When you copy the entries, keep every word exactly as it is and drop the images.

_AVAILABLE DATA_
*** Block opens ***

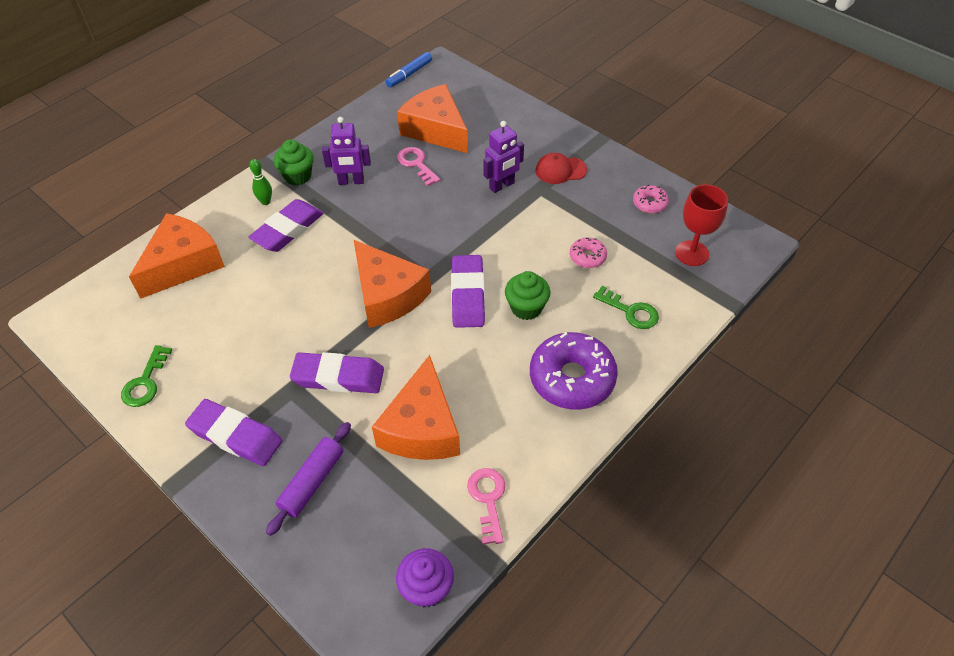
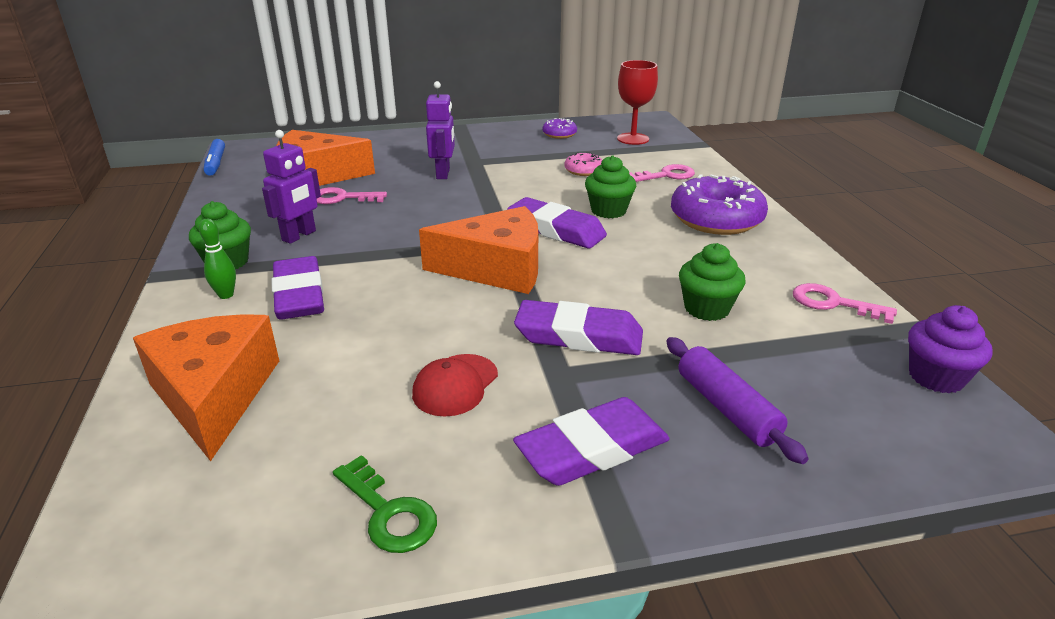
camera: 55 degrees left, 20 degrees down
(338, 377) = (578, 336): purple eraser -> purple eraser turned 60 degrees clockwise
(422, 428) = (706, 308): orange cheese -> green cupcake
(560, 170) = (467, 149): red cap -> red cap (455, 385)
(630, 311) = (666, 175): green key -> pink key
(649, 203) = (559, 134): pink donut -> purple donut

*** Block closes ***

_REPLY_
camera: 55 degrees left, 20 degrees down
(338, 377) = (578, 336): purple eraser -> purple eraser turned 60 degrees clockwise
(422, 428) = (706, 308): orange cheese -> green cupcake
(560, 170) = (467, 149): red cap -> red cap (455, 385)
(630, 311) = (666, 175): green key -> pink key
(649, 203) = (559, 134): pink donut -> purple donut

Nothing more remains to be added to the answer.